# [Task brief]
Transcribe all records below exactly, without images.
====================
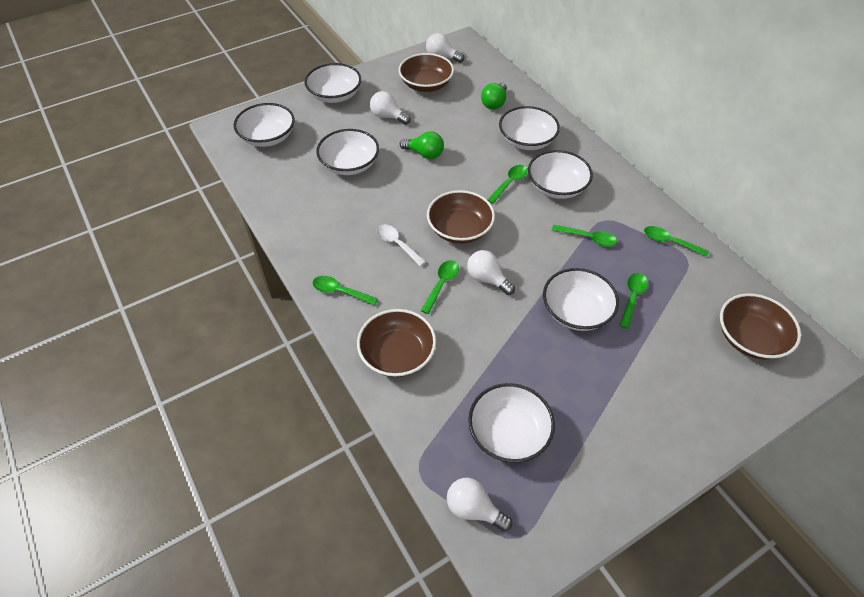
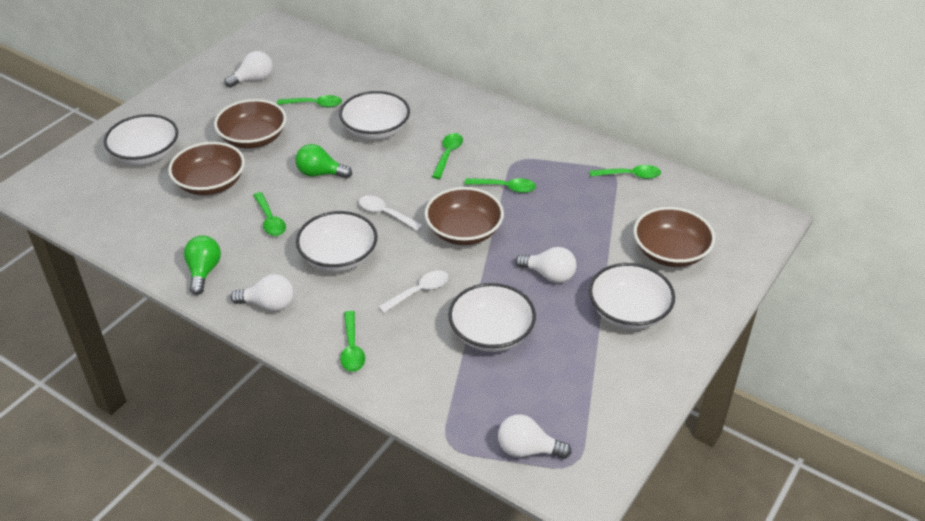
white bowl: 7 -> 5
white spoon: 1 -> 2

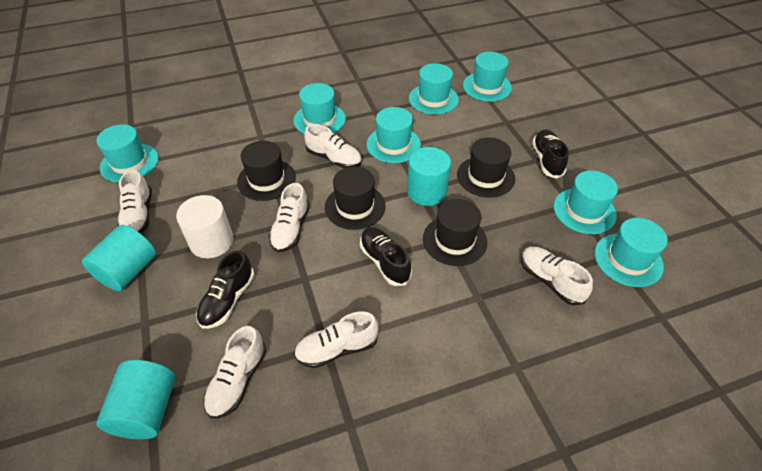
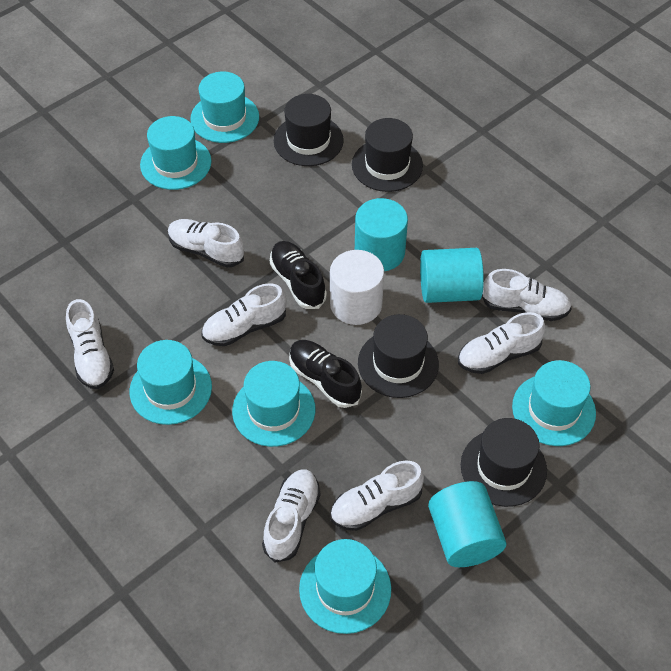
black shoe: 3 -> 2
turquoise hat: 7 -> 6
white shoe: 6 -> 7

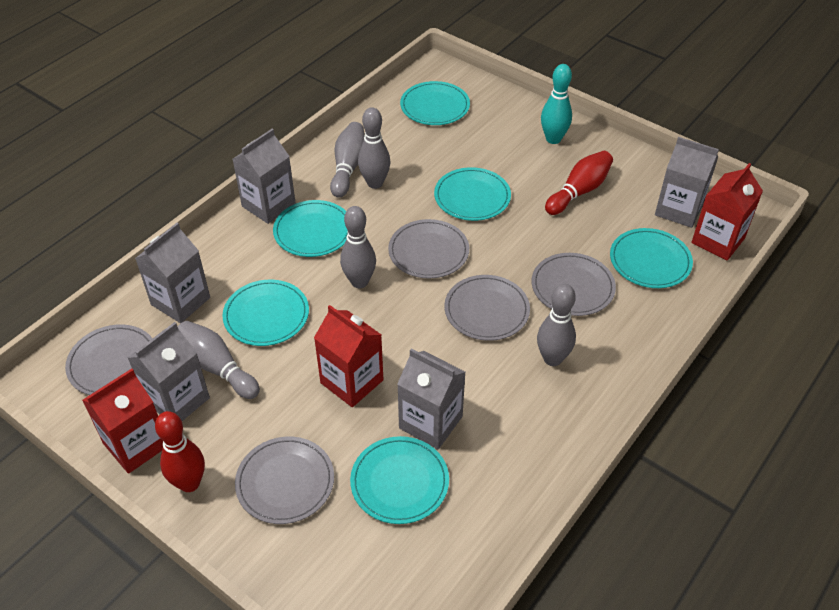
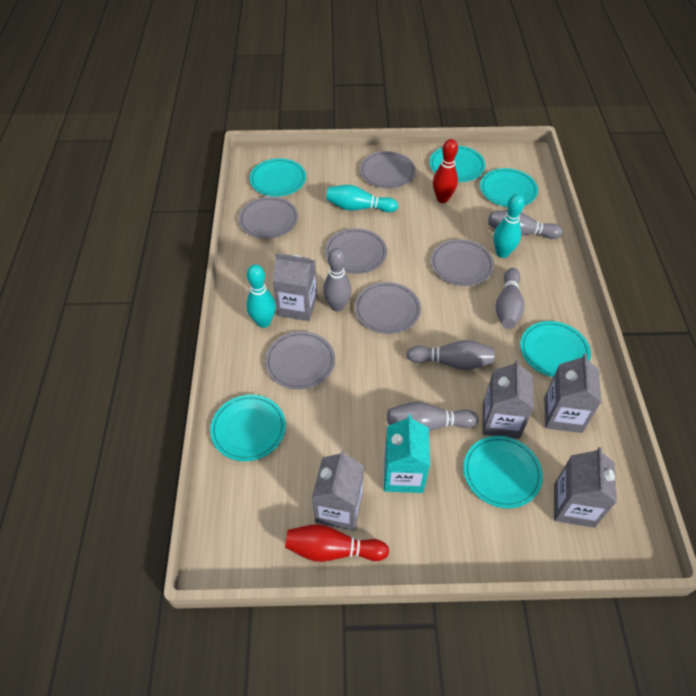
grey plate: 5 -> 6
red carton: 3 -> 0
turquoise bowling pin: 1 -> 3
turquoise carton: 0 -> 1

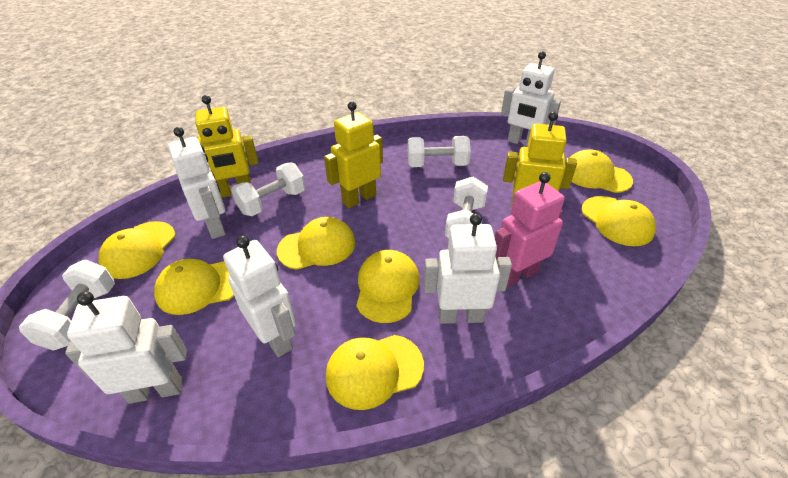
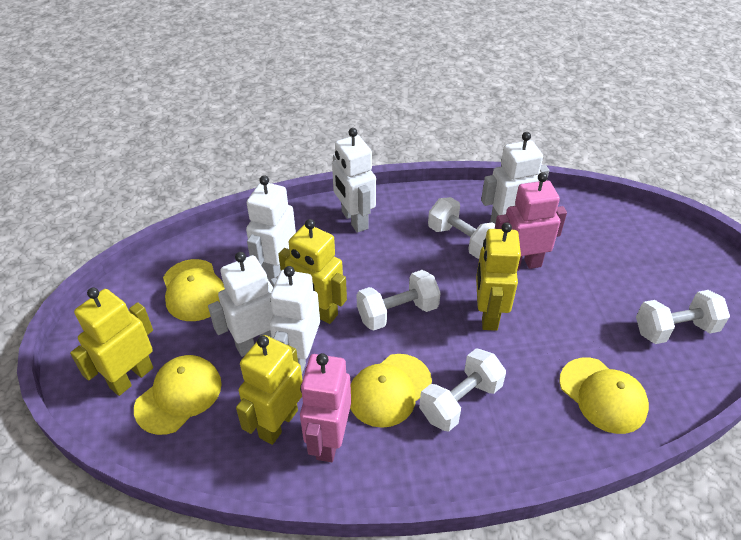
pink robot: 1 -> 2
yellow cap: 7 -> 4
yellow robot: 3 -> 4

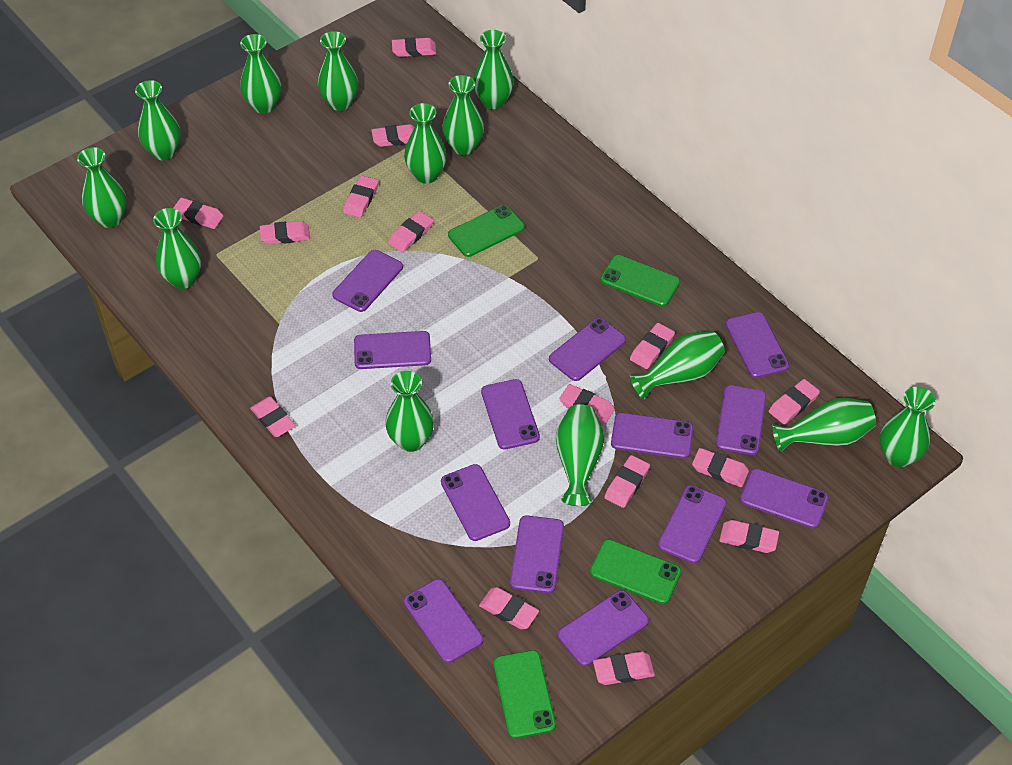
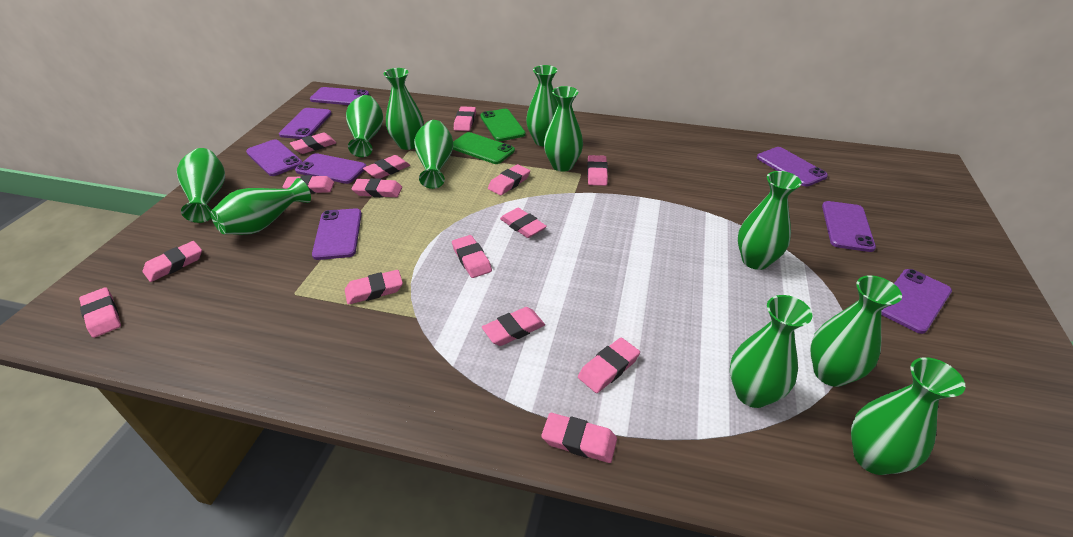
green phone: 4 -> 2
green vase: 13 -> 11
purple phone: 13 -> 8

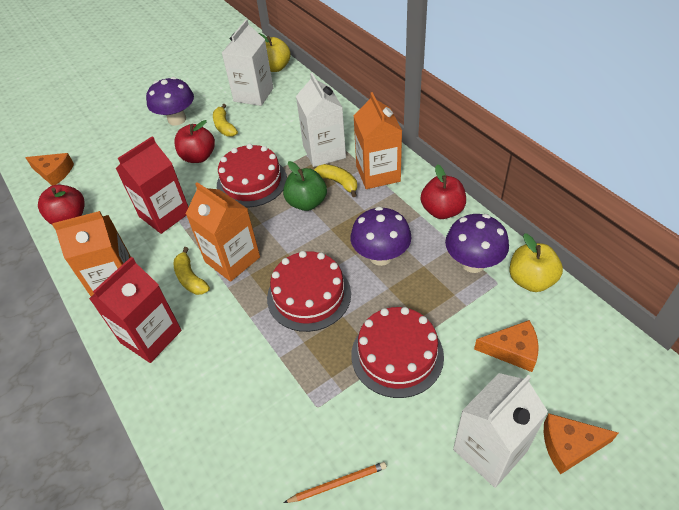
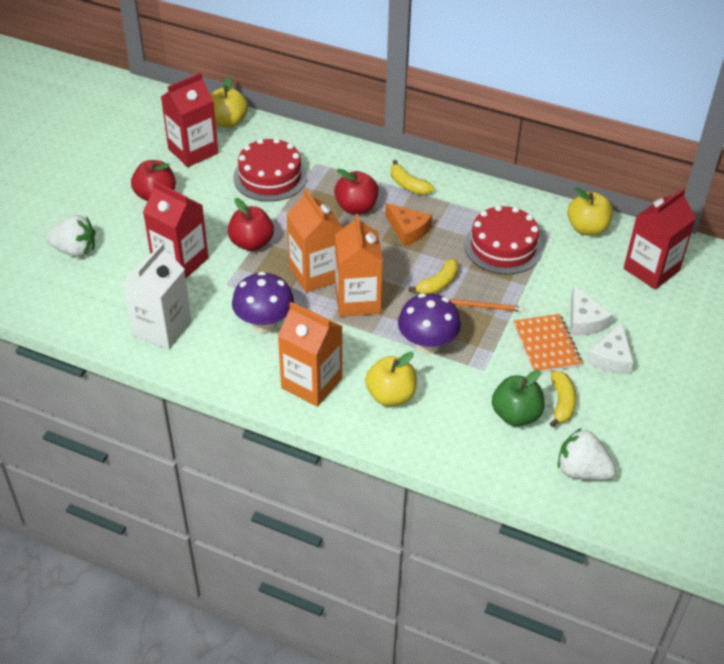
orange cheese: 3 -> 1
orange notebook: 0 -> 1
purple mushroom: 3 -> 2
red cake: 3 -> 2
red carton: 2 -> 3
white carton: 3 -> 1
white cheese: 0 -> 2
white strawberry: 0 -> 2
yellow apple: 2 -> 3

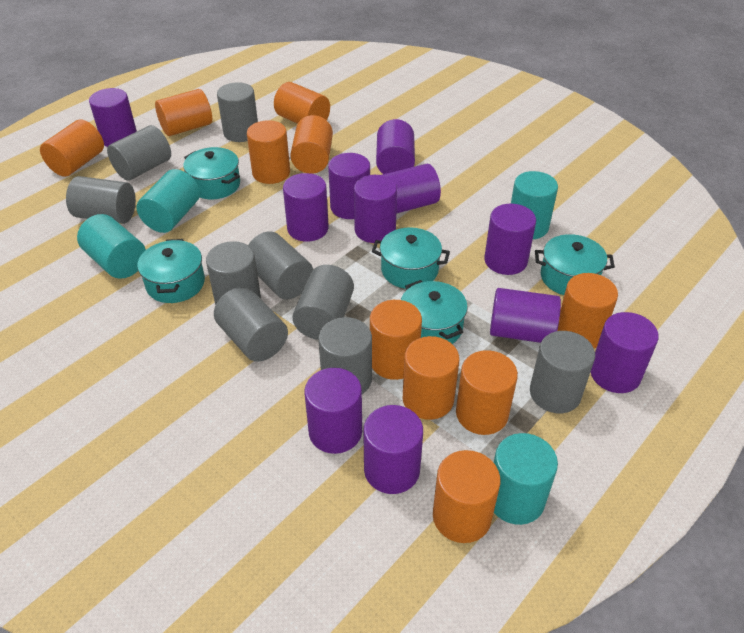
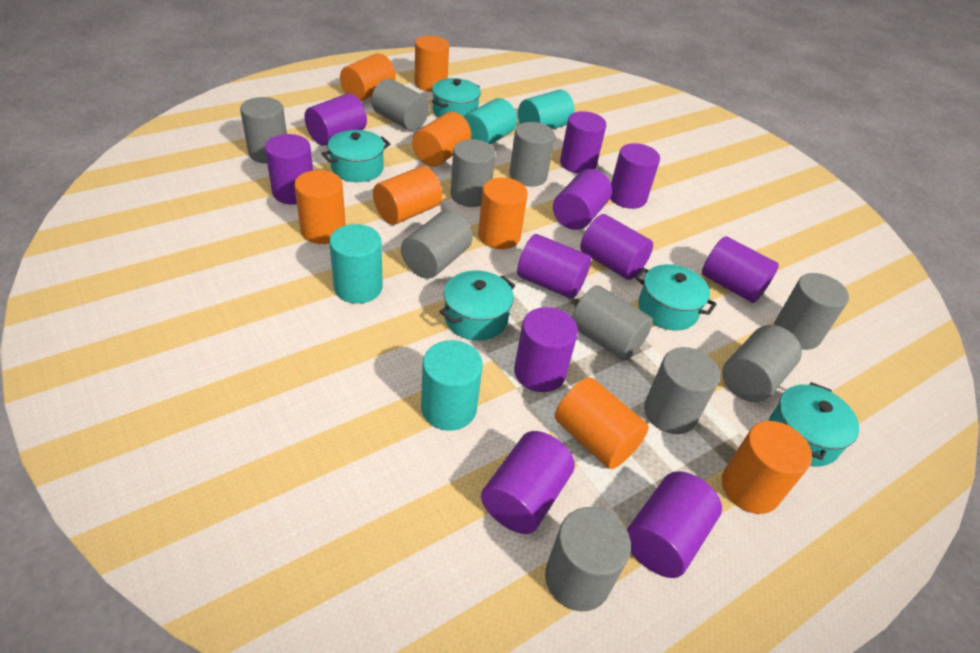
grey cylinder: 9 -> 10
orange cylinder: 10 -> 8

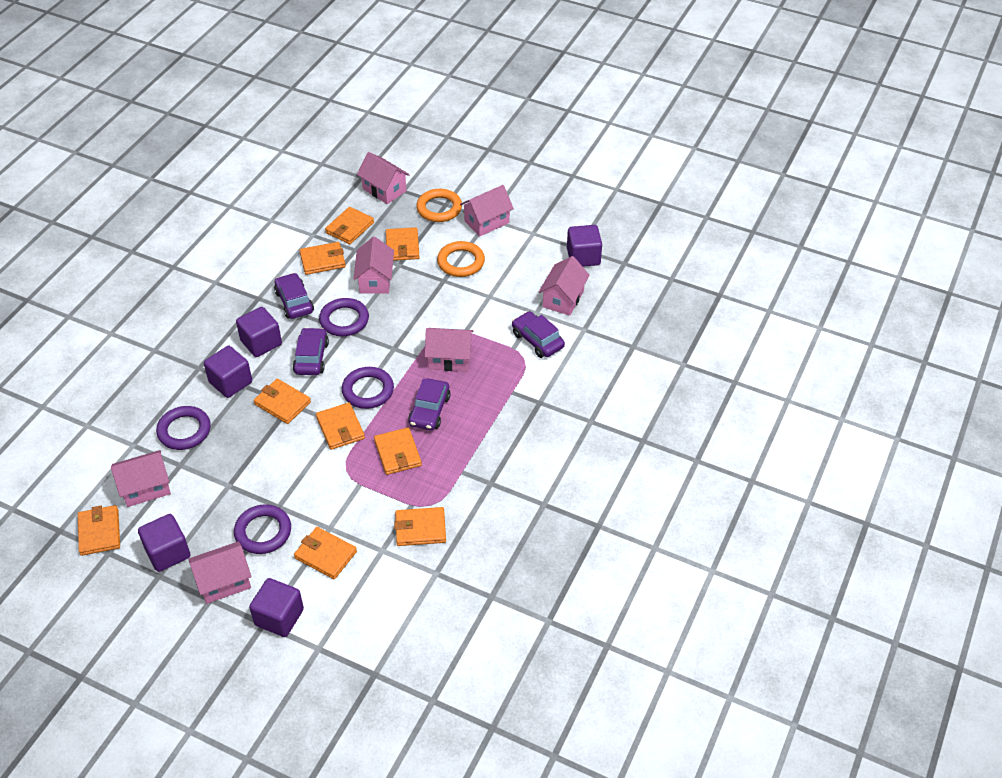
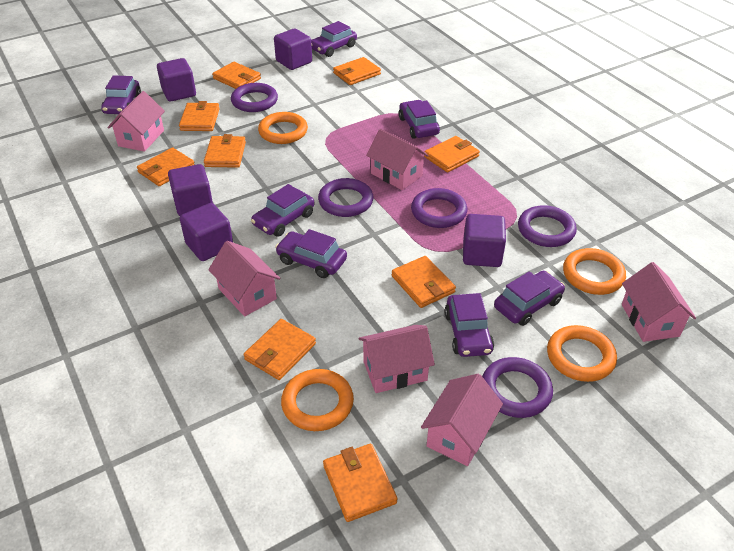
orange ring: 2 -> 4
pink house: 7 -> 6
purple car: 4 -> 7
purple ring: 4 -> 5

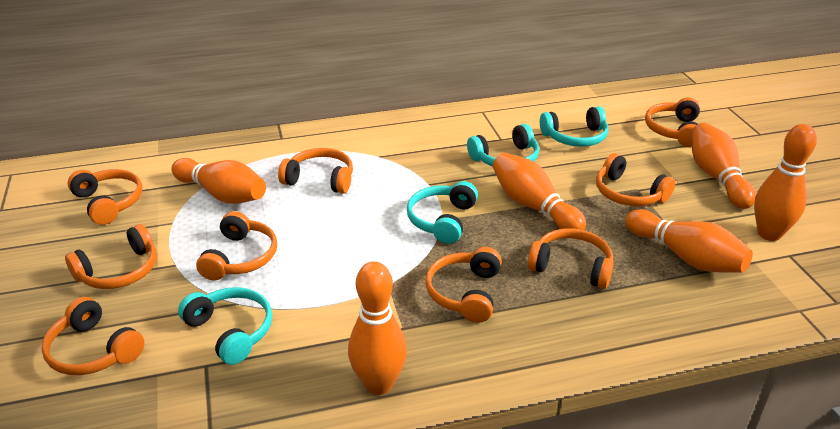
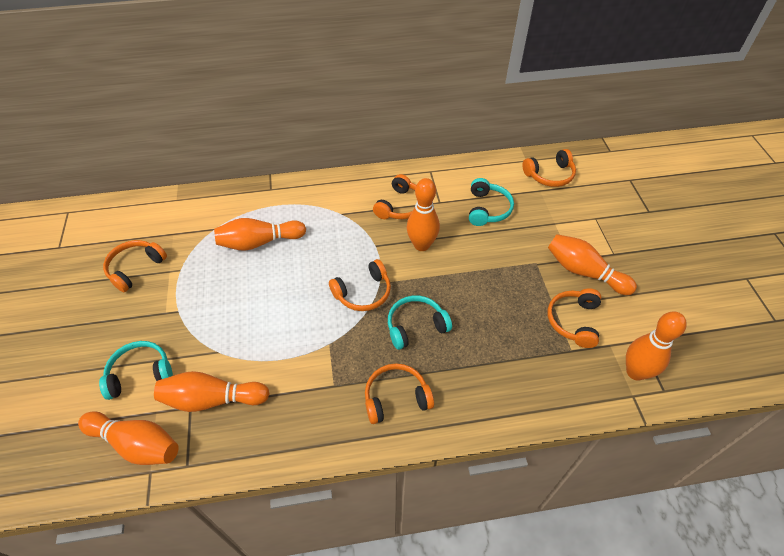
orange headphones: 9 -> 6
turquoise headphones: 4 -> 3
====================
# [Response to this task]
white bowl: 7 -> 5
white spoon: 1 -> 2

black shoe: 3 -> 2
turquoise hat: 7 -> 6
white shoe: 6 -> 7

grey plate: 5 -> 6
red carton: 3 -> 0
turquoise bowling pin: 1 -> 3
turquoise carton: 0 -> 1

pink robot: 1 -> 2
yellow cap: 7 -> 4
yellow robot: 3 -> 4

green phone: 4 -> 2
green vase: 13 -> 11
purple phone: 13 -> 8

orange cheese: 3 -> 1
orange notebook: 0 -> 1
purple mushroom: 3 -> 2
red cake: 3 -> 2
red carton: 2 -> 3
white carton: 3 -> 1
white cheese: 0 -> 2
white strawberry: 0 -> 2
yellow apple: 2 -> 3

grey cylinder: 9 -> 10
orange cylinder: 10 -> 8

orange ring: 2 -> 4
pink house: 7 -> 6
purple car: 4 -> 7
purple ring: 4 -> 5

orange headphones: 9 -> 6
turquoise headphones: 4 -> 3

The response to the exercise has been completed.